== GIVEN ENTRIES ==
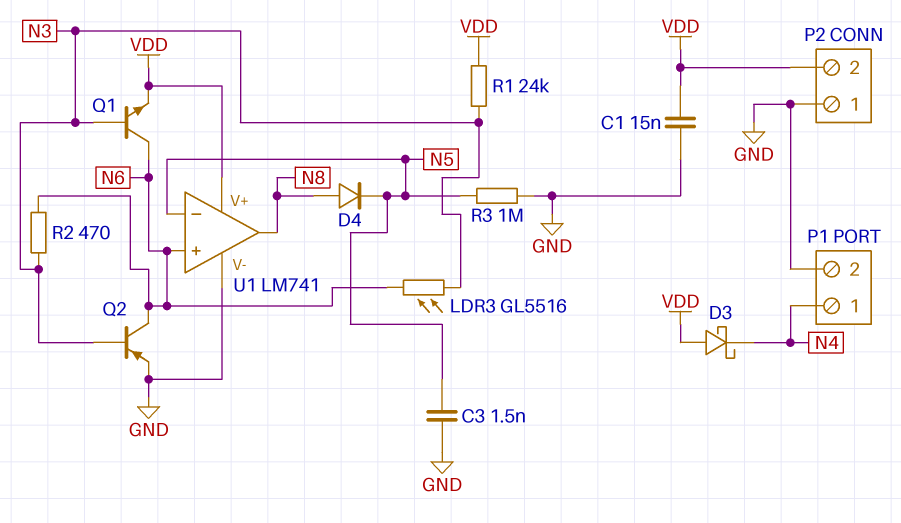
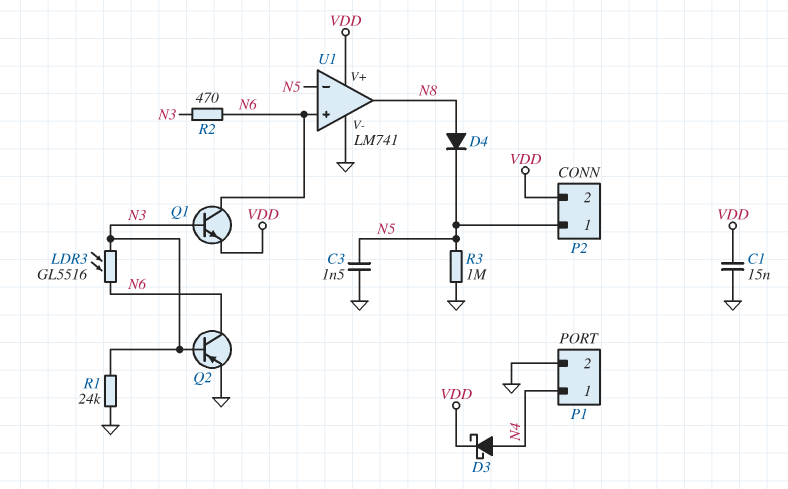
D3: schottky (A VDD, K N4) -> schottky (A N4, K VDD)
P2 pin 1: GND -> N5
R1: 24k (N3, VDD) -> 24k (GND, N3)

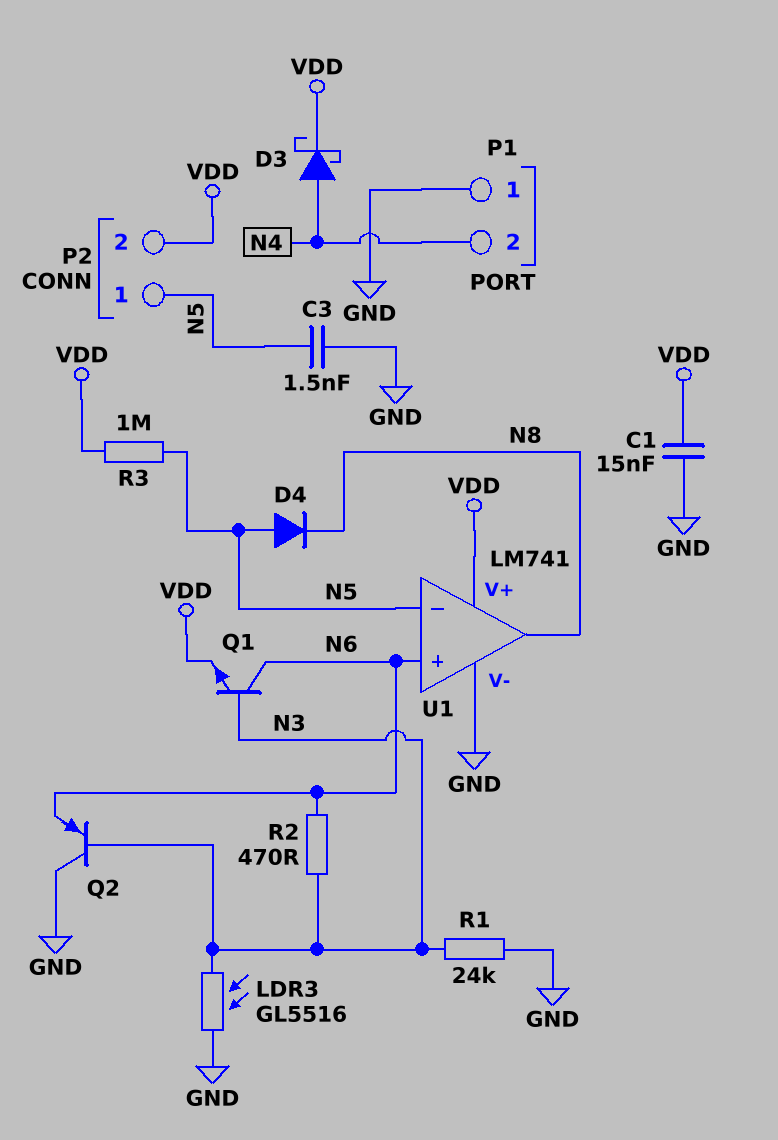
D4: diode (A N8, K N5) -> diode (A N5, K N8)
LDR3: GL5516 (N3, N6) -> GL5516 (GND, N3)
P1 pin 1: N4 -> GND
P1 pin 2: GND -> N4
Q2: PNP (B N3, C N6, E GND) -> PNP (B N3, C GND, E N6)
R3: 1M (GND, N5) -> 1M (N5, VDD)

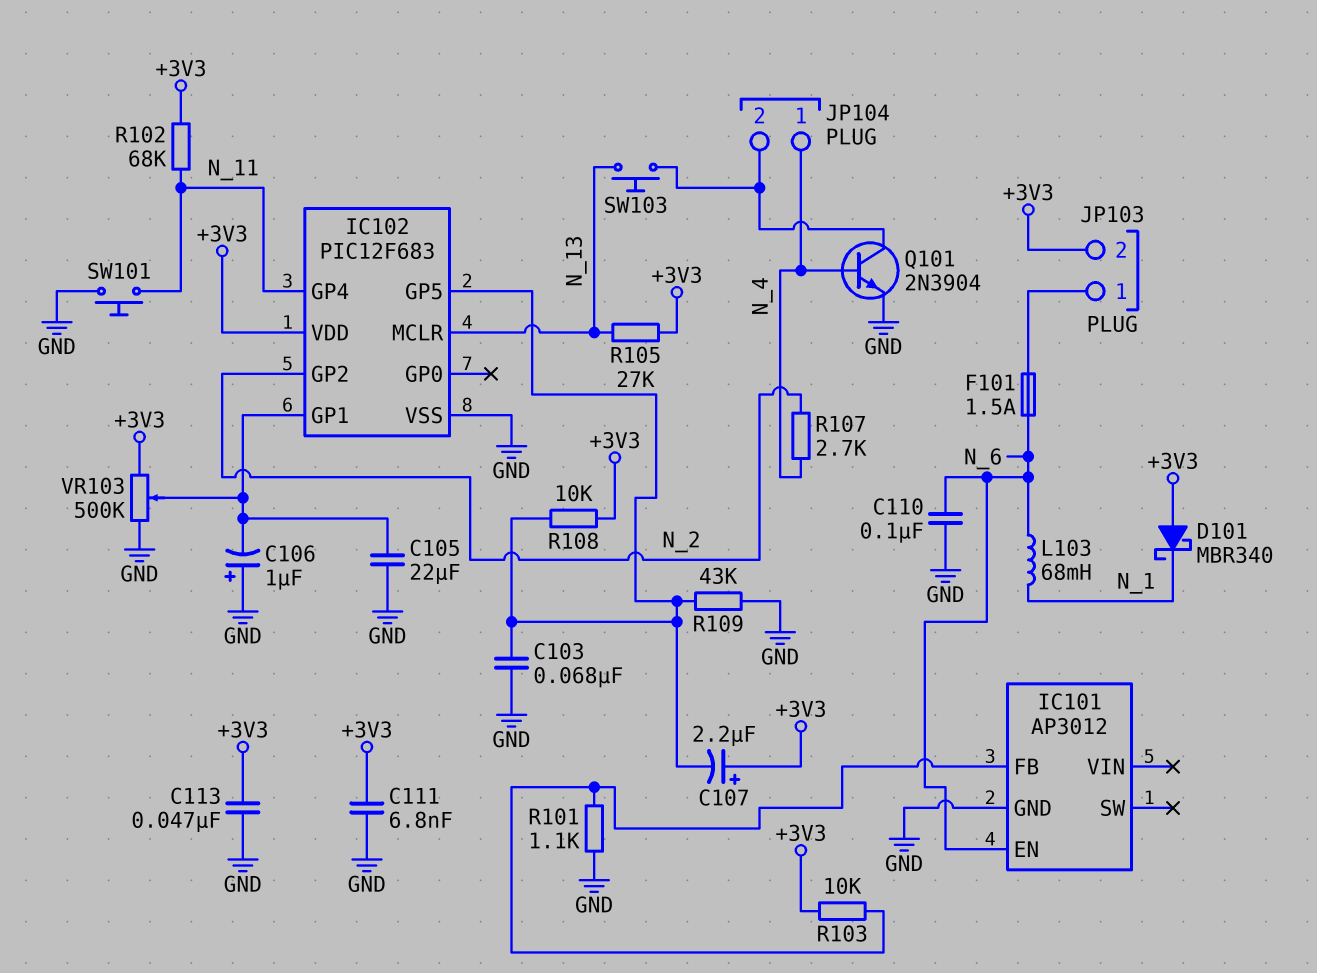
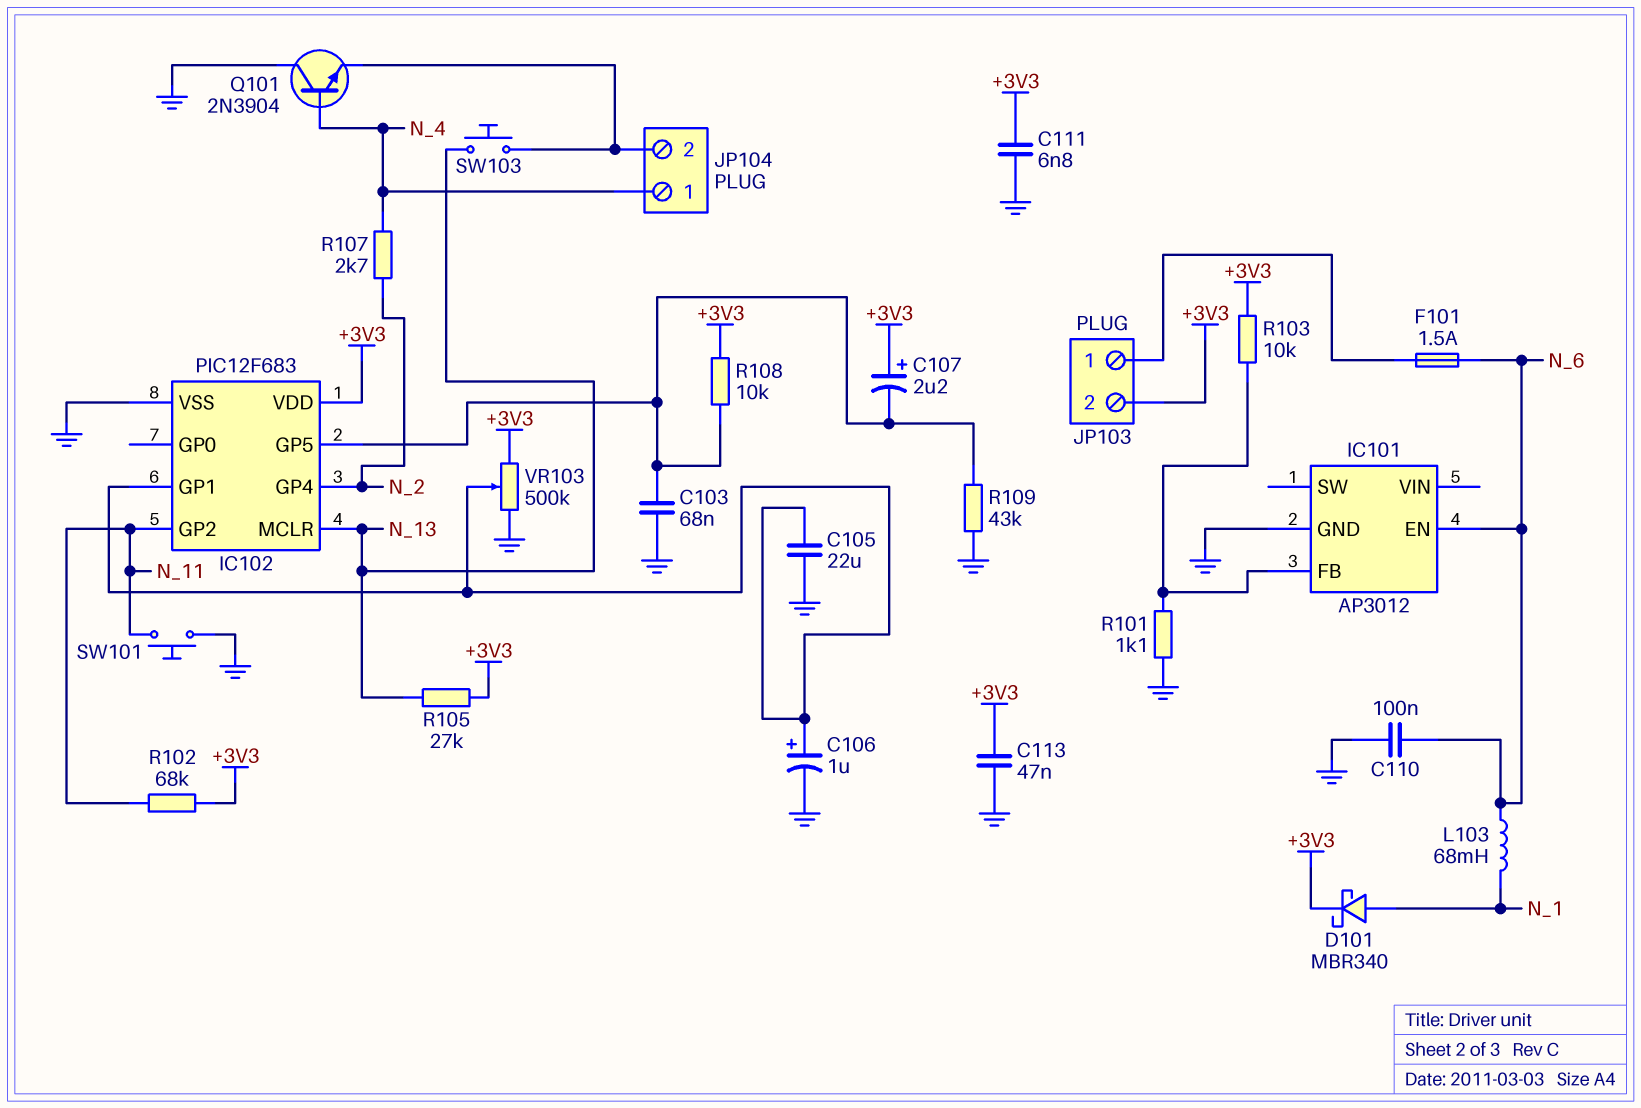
C106: 1uF (plus GND, minus IC102/GP1) -> 1uF (plus IC102/GP1, minus GND)
D101: schottky MBR340 (A +3V3, K N_1) -> schottky MBR340 (A N_1, K +3V3)
IC102 pin GP2: N_2 -> N_11
IC102 pin GP4: N_11 -> N_2
Q101: NPN 2N3904 (B N_4, C JP104/2, E GND) -> NPN 2N3904 (B N_4, C GND, E JP104/2)

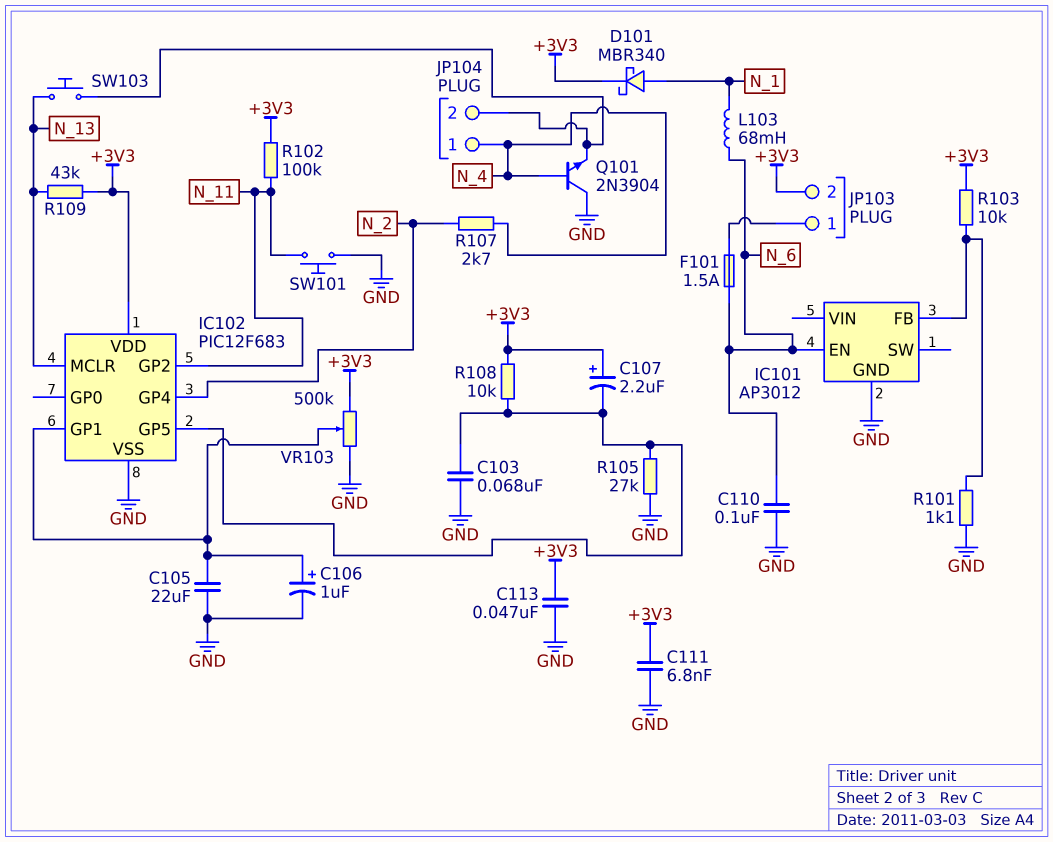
R102: 68k (+3V3, N_11) -> 100k (+3V3, N_11)
R105: 27k (+3V3, N_13) -> 27k (GND, IC102/GP5)
R109: 43k (GND, IC102/GP5) -> 43k (+3V3, N_13)

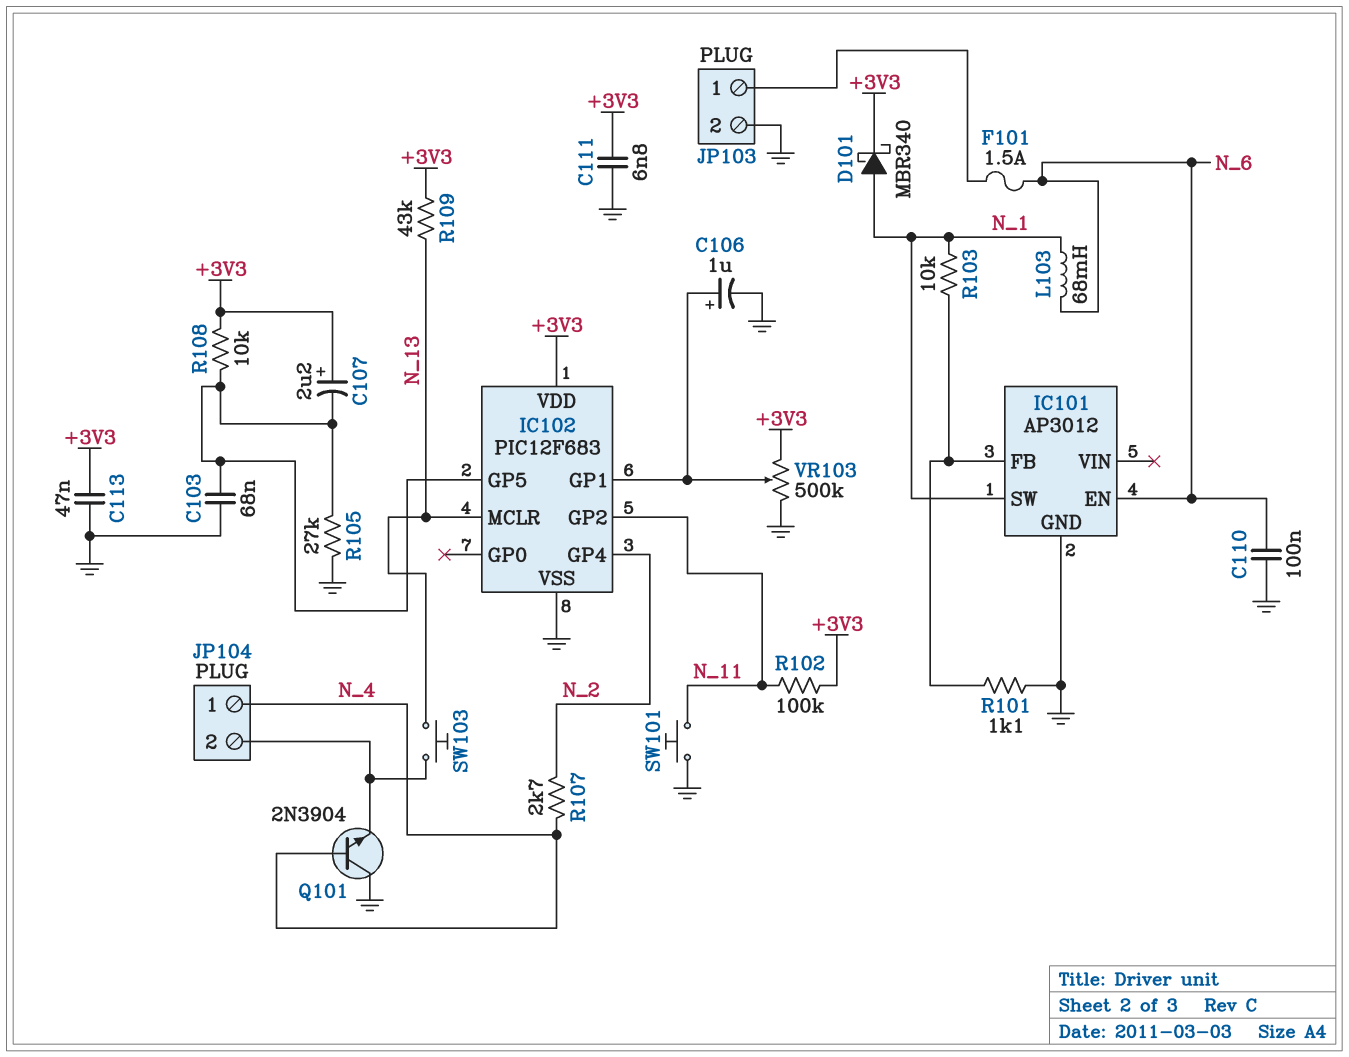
C105: 22uF (GND, IC102/GP1) -> none
IC101 pin SW: none -> N_1
JP103 pin 2: +3V3 -> GND
R103: 10k (+3V3, IC101/FB) -> 10k (IC101/FB, N_1)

== WHAT IS EXPECTED ==
Skip every picture and retype only the lines from the line with "R105: 27k (+3V3, N_13)" through the last line of the listing, both ends included, exactly as they appear.

== FINISHED TASK ==
R105: 27k (+3V3, N_13) -> 27k (GND, IC102/GP5)
R109: 43k (GND, IC102/GP5) -> 43k (+3V3, N_13)

C105: 22uF (GND, IC102/GP1) -> none
IC101 pin SW: none -> N_1
JP103 pin 2: +3V3 -> GND
R103: 10k (+3V3, IC101/FB) -> 10k (IC101/FB, N_1)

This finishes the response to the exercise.